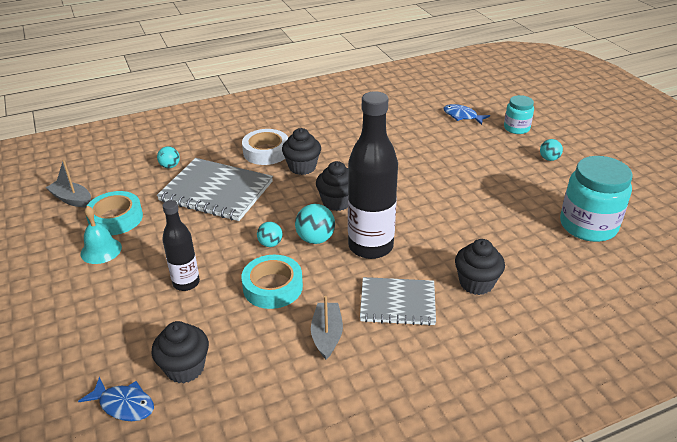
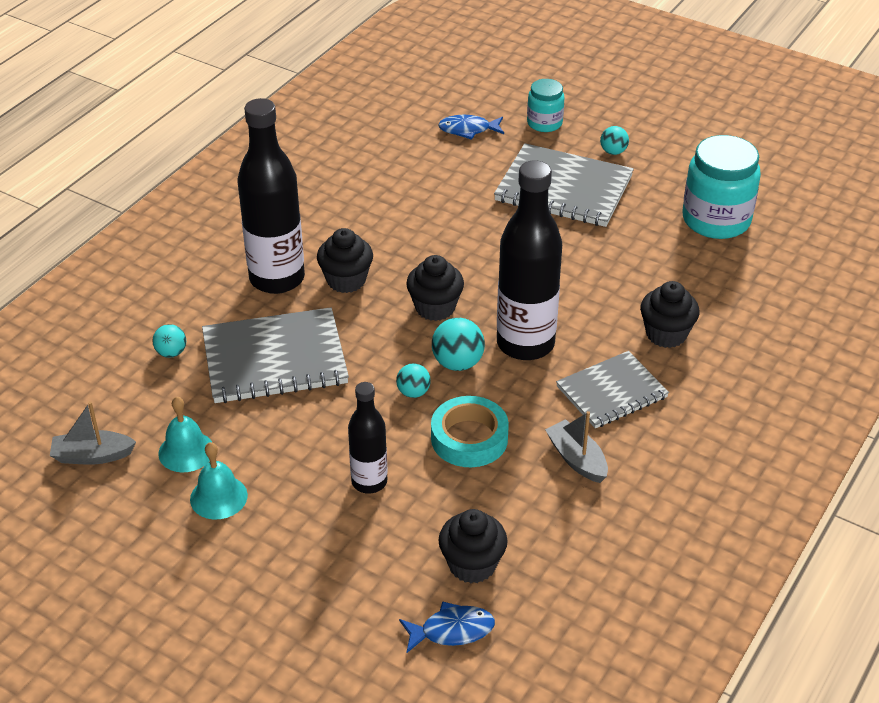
camera: 35 degrees left, 5 degrees up
(115, 218) = (186, 451): turquoise tape -> turquoise bell
(266, 152) = (277, 278): white tape -> black bottle
(492, 168) = (563, 189): none -> grey notebook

**Instructions for the task**
Every line above that includes the word "tape" should be listed.

**Answer below**
(115, 218) = (186, 451): turquoise tape -> turquoise bell
(266, 152) = (277, 278): white tape -> black bottle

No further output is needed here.